DATASET ENTRIES =
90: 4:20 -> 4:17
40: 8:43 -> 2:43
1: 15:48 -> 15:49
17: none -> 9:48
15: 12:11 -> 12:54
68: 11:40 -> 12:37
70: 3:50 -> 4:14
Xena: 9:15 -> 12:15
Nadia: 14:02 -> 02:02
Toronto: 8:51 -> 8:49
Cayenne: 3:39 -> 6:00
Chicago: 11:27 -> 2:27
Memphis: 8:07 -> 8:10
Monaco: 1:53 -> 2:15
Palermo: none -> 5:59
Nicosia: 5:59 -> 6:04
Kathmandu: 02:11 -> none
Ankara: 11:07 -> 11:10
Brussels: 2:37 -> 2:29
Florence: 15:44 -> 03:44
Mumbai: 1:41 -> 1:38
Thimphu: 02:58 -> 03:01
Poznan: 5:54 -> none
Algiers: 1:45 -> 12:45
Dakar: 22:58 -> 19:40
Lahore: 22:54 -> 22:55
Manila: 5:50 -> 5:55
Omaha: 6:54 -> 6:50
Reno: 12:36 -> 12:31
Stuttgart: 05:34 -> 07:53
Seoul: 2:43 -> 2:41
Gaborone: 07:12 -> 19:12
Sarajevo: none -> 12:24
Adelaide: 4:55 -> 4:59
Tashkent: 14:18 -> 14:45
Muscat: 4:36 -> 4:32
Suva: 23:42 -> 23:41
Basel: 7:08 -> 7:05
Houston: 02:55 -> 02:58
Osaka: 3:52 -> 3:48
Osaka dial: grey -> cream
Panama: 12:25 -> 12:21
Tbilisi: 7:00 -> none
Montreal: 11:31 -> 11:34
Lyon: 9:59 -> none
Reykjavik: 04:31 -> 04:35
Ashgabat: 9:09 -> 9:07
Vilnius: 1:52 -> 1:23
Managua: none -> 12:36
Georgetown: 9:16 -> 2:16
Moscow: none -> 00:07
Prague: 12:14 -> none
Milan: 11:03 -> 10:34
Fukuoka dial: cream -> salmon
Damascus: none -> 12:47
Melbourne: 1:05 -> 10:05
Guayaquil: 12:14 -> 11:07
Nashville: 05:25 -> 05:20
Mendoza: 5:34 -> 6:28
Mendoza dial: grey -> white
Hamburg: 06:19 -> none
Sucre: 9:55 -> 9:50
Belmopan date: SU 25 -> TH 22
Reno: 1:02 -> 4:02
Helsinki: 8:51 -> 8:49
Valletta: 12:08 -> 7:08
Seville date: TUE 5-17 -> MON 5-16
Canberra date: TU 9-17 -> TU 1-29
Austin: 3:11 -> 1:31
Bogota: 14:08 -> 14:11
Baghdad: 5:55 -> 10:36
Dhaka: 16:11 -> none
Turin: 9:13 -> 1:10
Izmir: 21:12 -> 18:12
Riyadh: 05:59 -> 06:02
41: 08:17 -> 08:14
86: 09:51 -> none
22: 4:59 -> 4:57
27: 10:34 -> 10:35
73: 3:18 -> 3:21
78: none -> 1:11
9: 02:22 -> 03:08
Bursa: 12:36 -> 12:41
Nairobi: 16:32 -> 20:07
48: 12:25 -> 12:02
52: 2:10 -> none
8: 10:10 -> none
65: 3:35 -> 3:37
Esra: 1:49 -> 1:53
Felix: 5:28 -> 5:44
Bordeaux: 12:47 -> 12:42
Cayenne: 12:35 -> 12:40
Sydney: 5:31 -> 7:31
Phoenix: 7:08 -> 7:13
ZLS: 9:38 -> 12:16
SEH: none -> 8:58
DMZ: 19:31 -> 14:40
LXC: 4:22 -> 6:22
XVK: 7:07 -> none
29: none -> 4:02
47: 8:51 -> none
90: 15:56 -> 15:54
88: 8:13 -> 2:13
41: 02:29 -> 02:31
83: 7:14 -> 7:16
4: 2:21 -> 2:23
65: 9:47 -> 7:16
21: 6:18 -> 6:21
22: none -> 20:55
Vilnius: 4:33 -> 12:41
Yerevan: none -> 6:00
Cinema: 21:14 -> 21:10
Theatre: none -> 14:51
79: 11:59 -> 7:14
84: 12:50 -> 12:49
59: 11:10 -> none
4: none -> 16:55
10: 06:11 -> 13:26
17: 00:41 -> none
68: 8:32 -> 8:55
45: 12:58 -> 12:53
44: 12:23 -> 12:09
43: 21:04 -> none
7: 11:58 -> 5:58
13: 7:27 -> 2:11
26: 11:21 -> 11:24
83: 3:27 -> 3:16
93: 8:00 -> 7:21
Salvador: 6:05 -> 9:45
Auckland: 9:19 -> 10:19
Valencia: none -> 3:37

STATED EXERCISE = Reproduce all of the entries above word for word, keeping their order and line breaks.

RESULT FOR THIS EXERCISE =
90: 4:20 -> 4:17
40: 8:43 -> 2:43
1: 15:48 -> 15:49
17: none -> 9:48
15: 12:11 -> 12:54
68: 11:40 -> 12:37
70: 3:50 -> 4:14
Xena: 9:15 -> 12:15
Nadia: 14:02 -> 02:02
Toronto: 8:51 -> 8:49
Cayenne: 3:39 -> 6:00
Chicago: 11:27 -> 2:27
Memphis: 8:07 -> 8:10
Monaco: 1:53 -> 2:15
Palermo: none -> 5:59
Nicosia: 5:59 -> 6:04
Kathmandu: 02:11 -> none
Ankara: 11:07 -> 11:10
Brussels: 2:37 -> 2:29
Florence: 15:44 -> 03:44
Mumbai: 1:41 -> 1:38
Thimphu: 02:58 -> 03:01
Poznan: 5:54 -> none
Algiers: 1:45 -> 12:45
Dakar: 22:58 -> 19:40
Lahore: 22:54 -> 22:55
Manila: 5:50 -> 5:55
Omaha: 6:54 -> 6:50
Reno: 12:36 -> 12:31
Stuttgart: 05:34 -> 07:53
Seoul: 2:43 -> 2:41
Gaborone: 07:12 -> 19:12
Sarajevo: none -> 12:24
Adelaide: 4:55 -> 4:59
Tashkent: 14:18 -> 14:45
Muscat: 4:36 -> 4:32
Suva: 23:42 -> 23:41
Basel: 7:08 -> 7:05
Houston: 02:55 -> 02:58
Osaka: 3:52 -> 3:48
Osaka dial: grey -> cream
Panama: 12:25 -> 12:21
Tbilisi: 7:00 -> none
Montreal: 11:31 -> 11:34
Lyon: 9:59 -> none
Reykjavik: 04:31 -> 04:35
Ashgabat: 9:09 -> 9:07
Vilnius: 1:52 -> 1:23
Managua: none -> 12:36
Georgetown: 9:16 -> 2:16
Moscow: none -> 00:07
Prague: 12:14 -> none
Milan: 11:03 -> 10:34
Fukuoka dial: cream -> salmon
Damascus: none -> 12:47
Melbourne: 1:05 -> 10:05
Guayaquil: 12:14 -> 11:07
Nashville: 05:25 -> 05:20
Mendoza: 5:34 -> 6:28
Mendoza dial: grey -> white
Hamburg: 06:19 -> none
Sucre: 9:55 -> 9:50
Belmopan date: SU 25 -> TH 22
Reno: 1:02 -> 4:02
Helsinki: 8:51 -> 8:49
Valletta: 12:08 -> 7:08
Seville date: TUE 5-17 -> MON 5-16
Canberra date: TU 9-17 -> TU 1-29
Austin: 3:11 -> 1:31
Bogota: 14:08 -> 14:11
Baghdad: 5:55 -> 10:36
Dhaka: 16:11 -> none
Turin: 9:13 -> 1:10
Izmir: 21:12 -> 18:12
Riyadh: 05:59 -> 06:02
41: 08:17 -> 08:14
86: 09:51 -> none
22: 4:59 -> 4:57
27: 10:34 -> 10:35
73: 3:18 -> 3:21
78: none -> 1:11
9: 02:22 -> 03:08
Bursa: 12:36 -> 12:41
Nairobi: 16:32 -> 20:07
48: 12:25 -> 12:02
52: 2:10 -> none
8: 10:10 -> none
65: 3:35 -> 3:37
Esra: 1:49 -> 1:53
Felix: 5:28 -> 5:44
Bordeaux: 12:47 -> 12:42
Cayenne: 12:35 -> 12:40
Sydney: 5:31 -> 7:31
Phoenix: 7:08 -> 7:13
ZLS: 9:38 -> 12:16
SEH: none -> 8:58
DMZ: 19:31 -> 14:40
LXC: 4:22 -> 6:22
XVK: 7:07 -> none
29: none -> 4:02
47: 8:51 -> none
90: 15:56 -> 15:54
88: 8:13 -> 2:13
41: 02:29 -> 02:31
83: 7:14 -> 7:16
4: 2:21 -> 2:23
65: 9:47 -> 7:16
21: 6:18 -> 6:21
22: none -> 20:55
Vilnius: 4:33 -> 12:41
Yerevan: none -> 6:00
Cinema: 21:14 -> 21:10
Theatre: none -> 14:51
79: 11:59 -> 7:14
84: 12:50 -> 12:49
59: 11:10 -> none
4: none -> 16:55
10: 06:11 -> 13:26
17: 00:41 -> none
68: 8:32 -> 8:55
45: 12:58 -> 12:53
44: 12:23 -> 12:09
43: 21:04 -> none
7: 11:58 -> 5:58
13: 7:27 -> 2:11
26: 11:21 -> 11:24
83: 3:27 -> 3:16
93: 8:00 -> 7:21
Salvador: 6:05 -> 9:45
Auckland: 9:19 -> 10:19
Valencia: none -> 3:37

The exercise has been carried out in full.